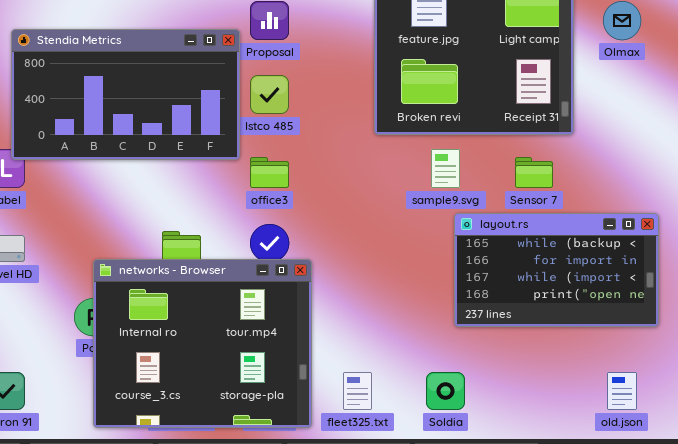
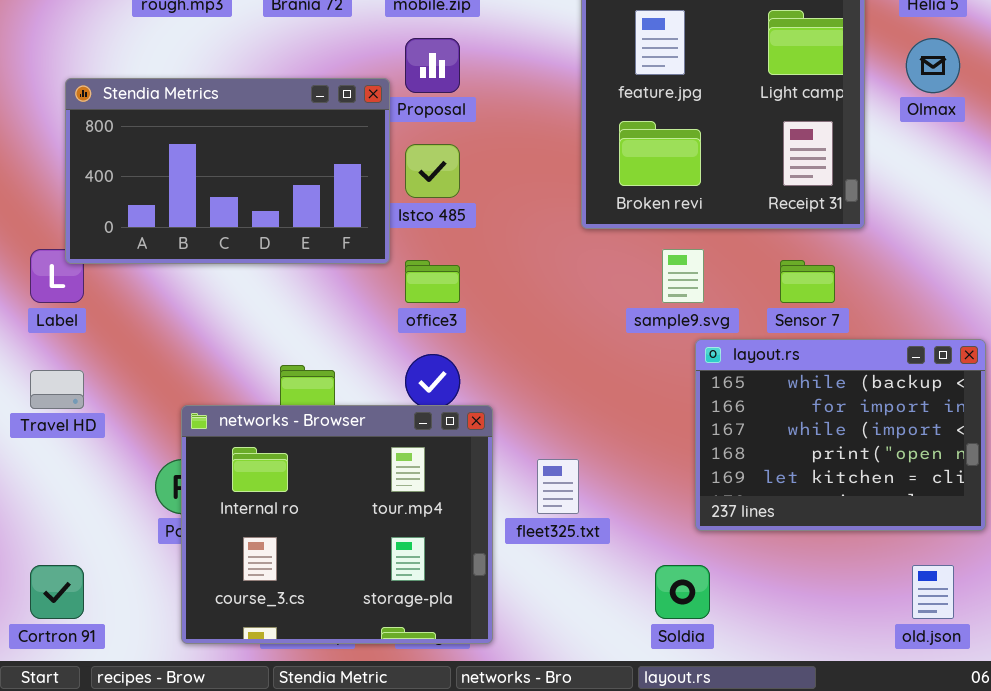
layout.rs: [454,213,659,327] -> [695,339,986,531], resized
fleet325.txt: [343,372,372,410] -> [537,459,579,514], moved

********************

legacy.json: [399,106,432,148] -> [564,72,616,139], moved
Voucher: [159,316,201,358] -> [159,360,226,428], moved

********************

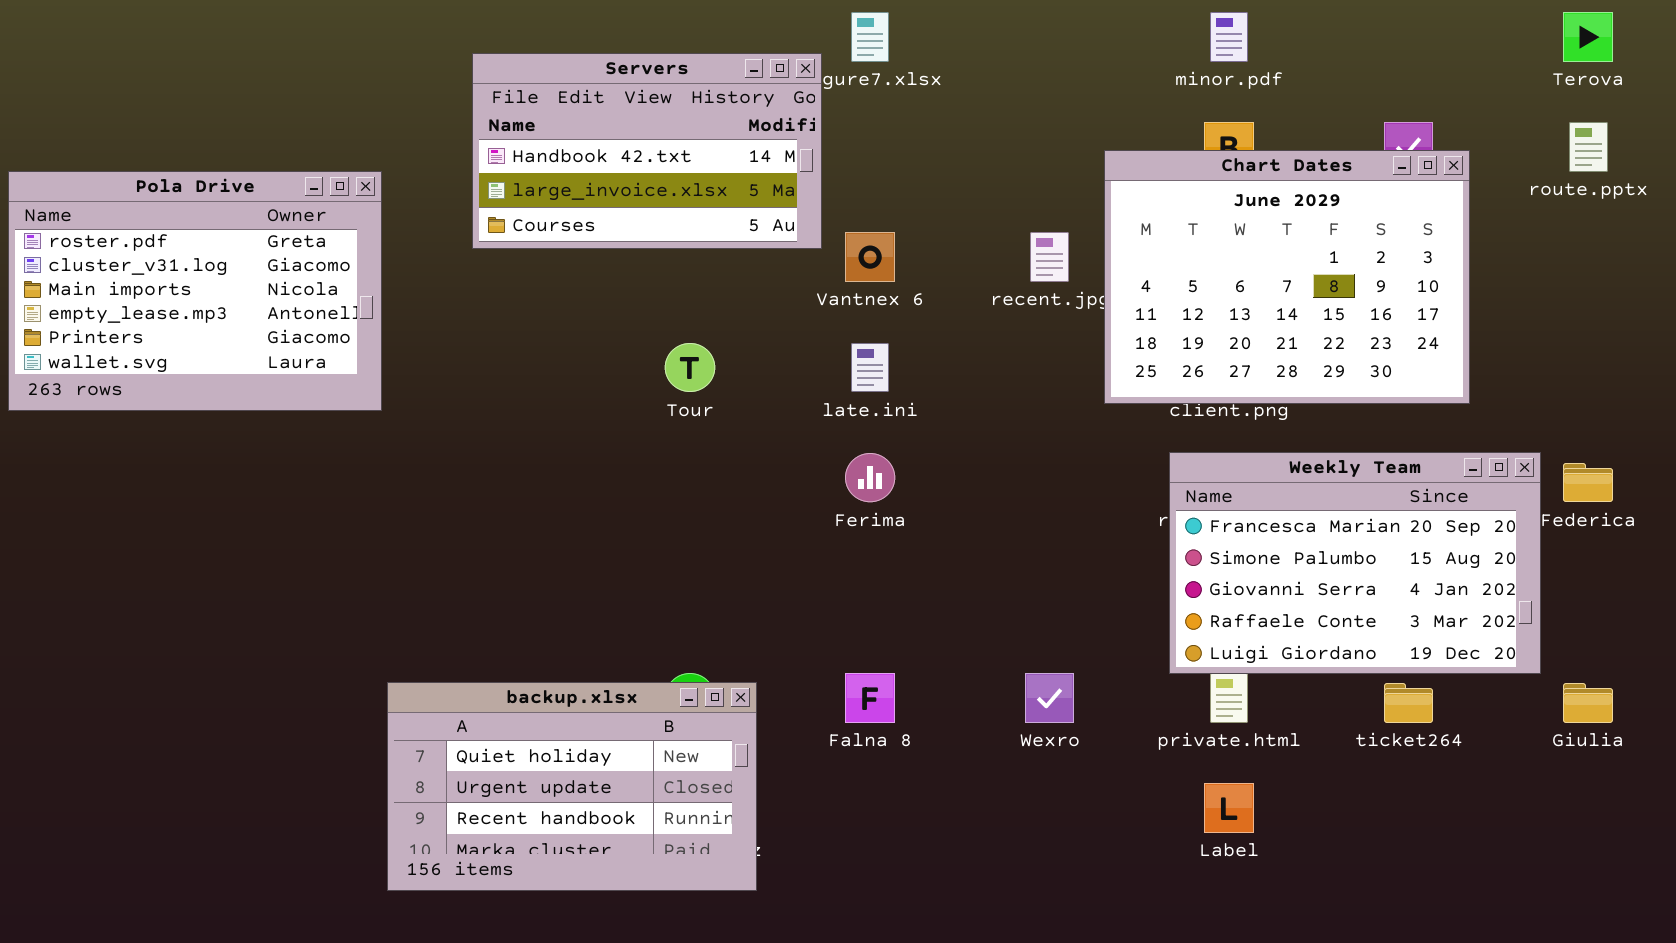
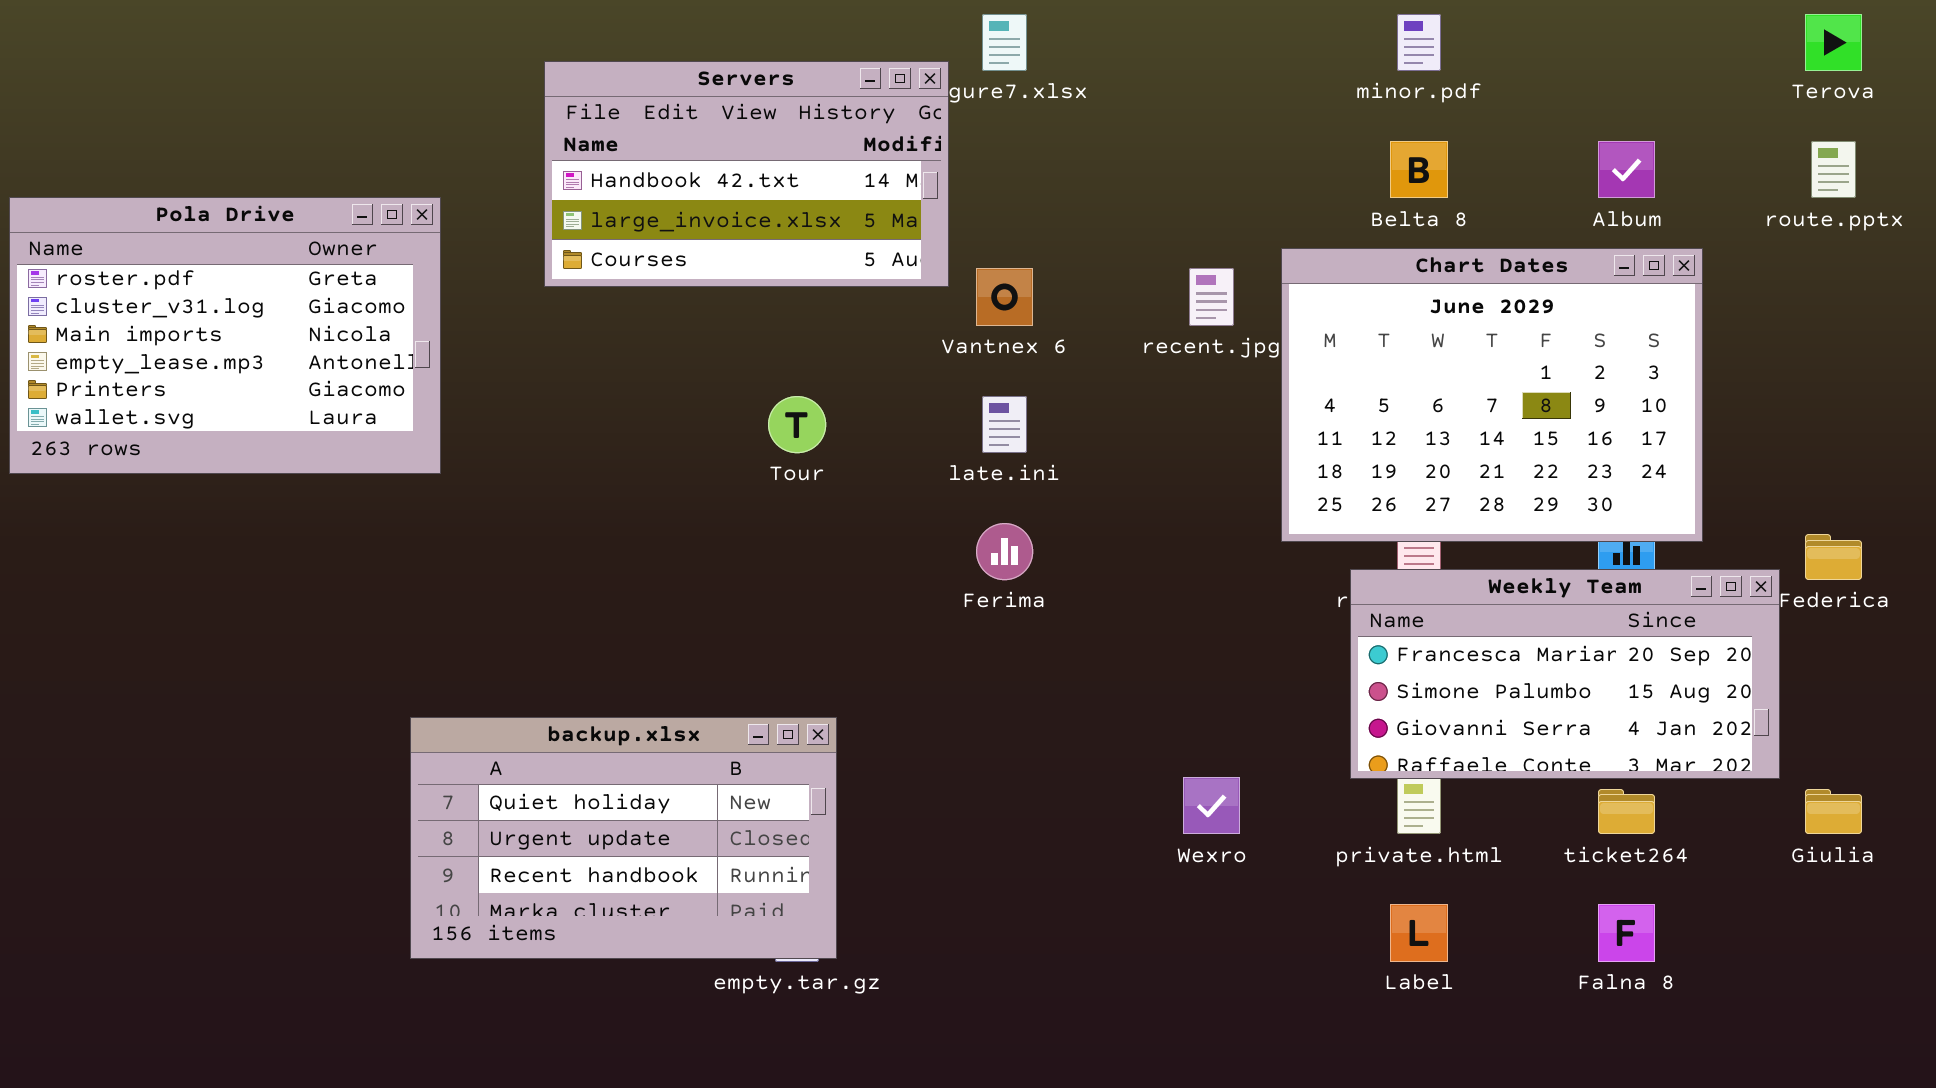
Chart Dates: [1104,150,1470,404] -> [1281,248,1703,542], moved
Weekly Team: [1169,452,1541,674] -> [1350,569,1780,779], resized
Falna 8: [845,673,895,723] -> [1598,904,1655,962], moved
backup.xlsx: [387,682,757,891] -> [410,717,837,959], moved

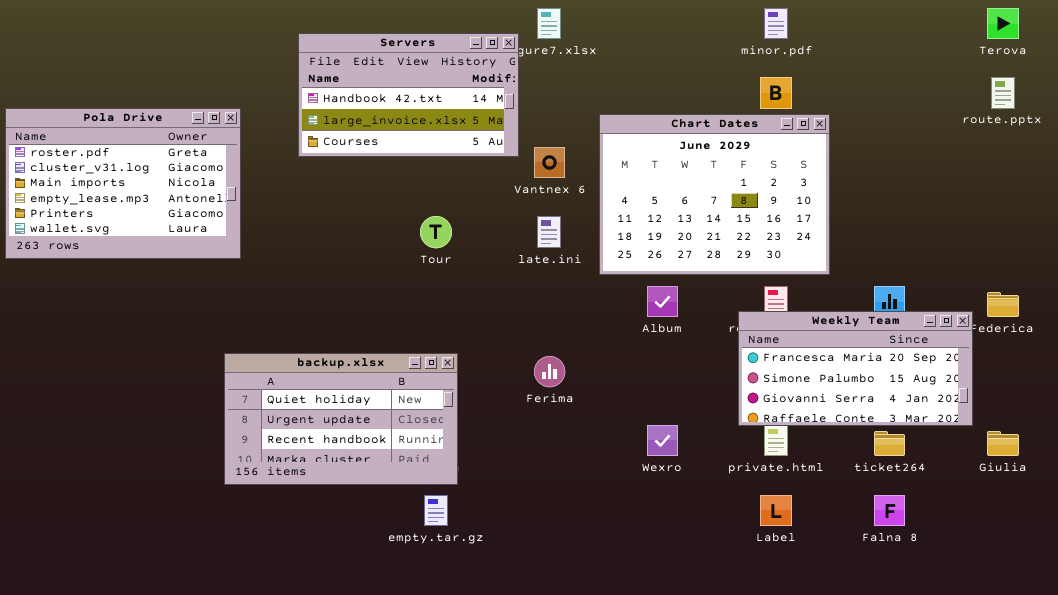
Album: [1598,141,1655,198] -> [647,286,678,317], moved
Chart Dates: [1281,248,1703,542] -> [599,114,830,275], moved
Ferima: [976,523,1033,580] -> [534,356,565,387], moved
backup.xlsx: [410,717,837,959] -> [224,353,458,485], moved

********************

Without the pictures, set down the lines above from the line with "Weekly Team: [1169,452,1541,674]" up to and including the line with "backup.xlsx: [410,717,837,959] ->" exactly as they stand.

Answer to this exercise
Weekly Team: [1169,452,1541,674] -> [1350,569,1780,779], resized
Falna 8: [845,673,895,723] -> [1598,904,1655,962], moved
backup.xlsx: [387,682,757,891] -> [410,717,837,959], moved

Album: [1598,141,1655,198] -> [647,286,678,317], moved
Chart Dates: [1281,248,1703,542] -> [599,114,830,275], moved
Ferima: [976,523,1033,580] -> [534,356,565,387], moved
backup.xlsx: [410,717,837,959] -> [224,353,458,485], moved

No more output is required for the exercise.